**Action item**
Return the data exactly, with all pictures removed.

##### Data to process #####

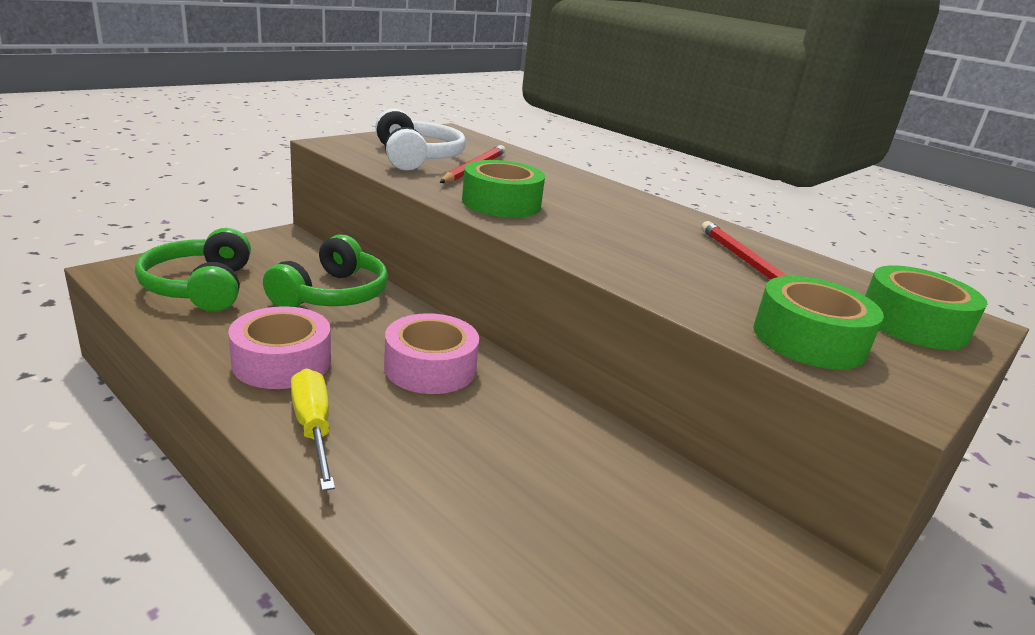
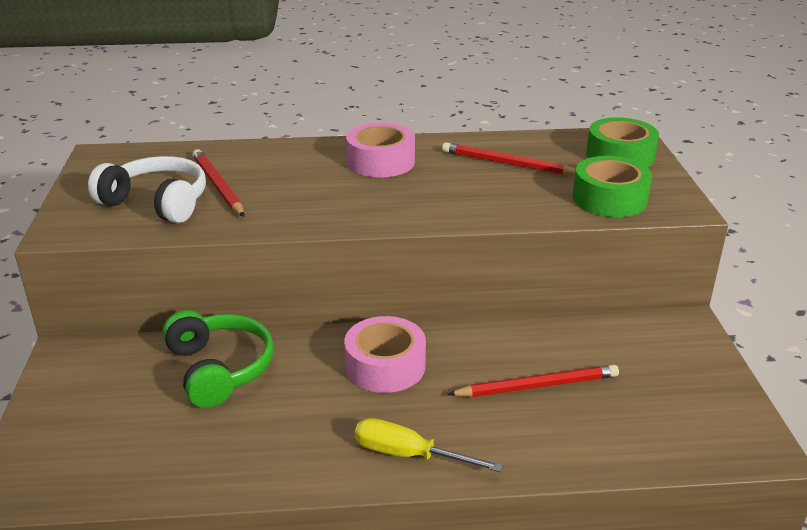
camera: 45 degrees left, 5 degrees up
(201, 287) = (115, 443): green headphones -> none
(282, 362) = (302, 438): pink tape -> pink tape (381, 162)
(501, 203) = (308, 207): green tape -> none
(516, 475) = (537, 386): none -> red pencil

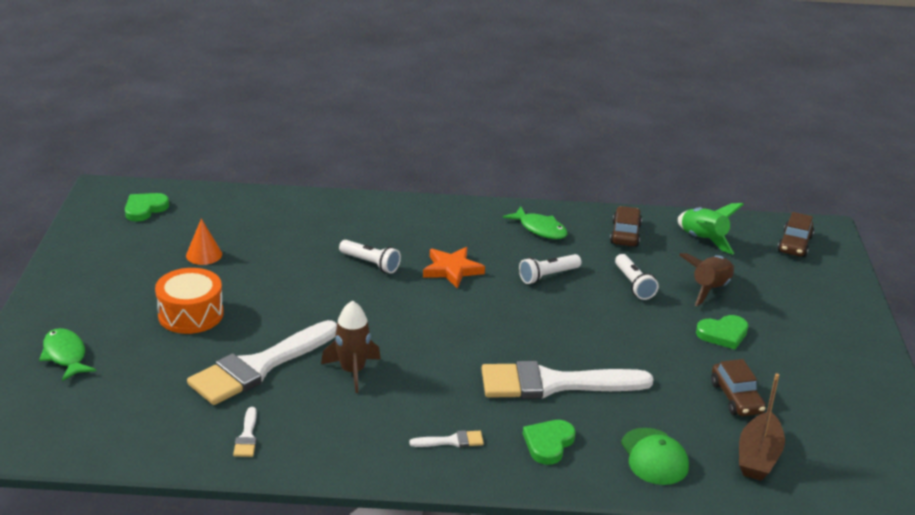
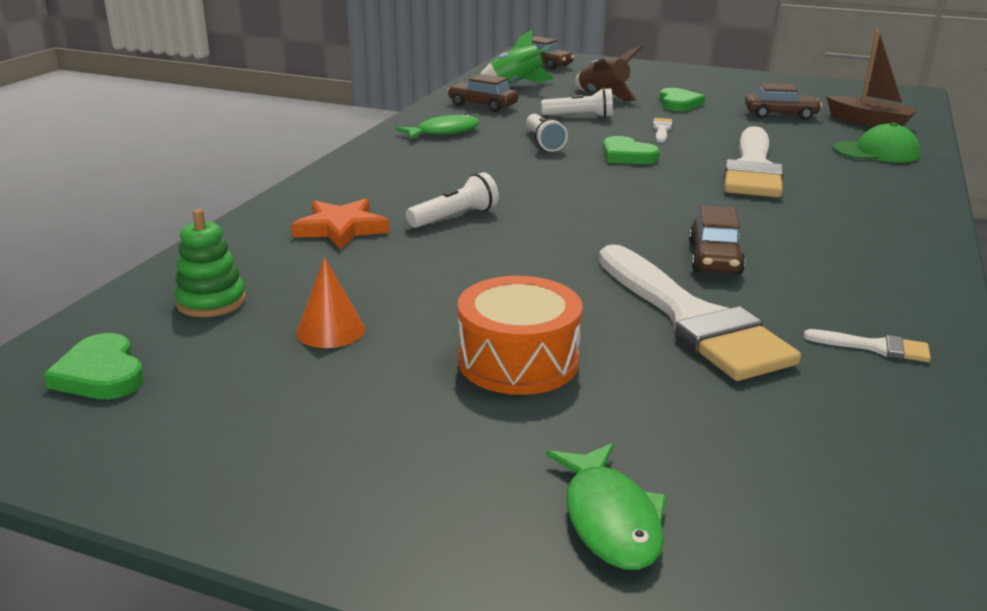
camera: 70 degrees left, 5 degrees down
(65, 355) = (610, 519): green fish -> green fish turned 90 degrees counterclockwise
(222, 215) = (211, 301): none -> green stacking toy
(352, 371) = (714, 258): brown rocket -> brown car
(452, 270) = (501, 179): orange star -> orange star (341, 229)
(452, 441) = (864, 225): white brush -> white brush (661, 130)
(548, 443) = (862, 185): green heart -> green heart (627, 155)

#####

**Answer area**
camera: 45 degrees left, 5 degrees up
(201, 287) = (115, 443): green headphones -> none
(282, 362) = (302, 438): pink tape -> pink tape (381, 162)
(501, 203) = (308, 207): green tape -> none
(516, 475) = (537, 386): none -> red pencil

camera: 70 degrees left, 5 degrees down
(65, 355) = (610, 519): green fish -> green fish turned 90 degrees counterclockwise
(222, 215) = (211, 301): none -> green stacking toy
(352, 371) = (714, 258): brown rocket -> brown car
(452, 270) = (501, 179): orange star -> orange star (341, 229)
(452, 441) = (864, 225): white brush -> white brush (661, 130)
(548, 443) = (862, 185): green heart -> green heart (627, 155)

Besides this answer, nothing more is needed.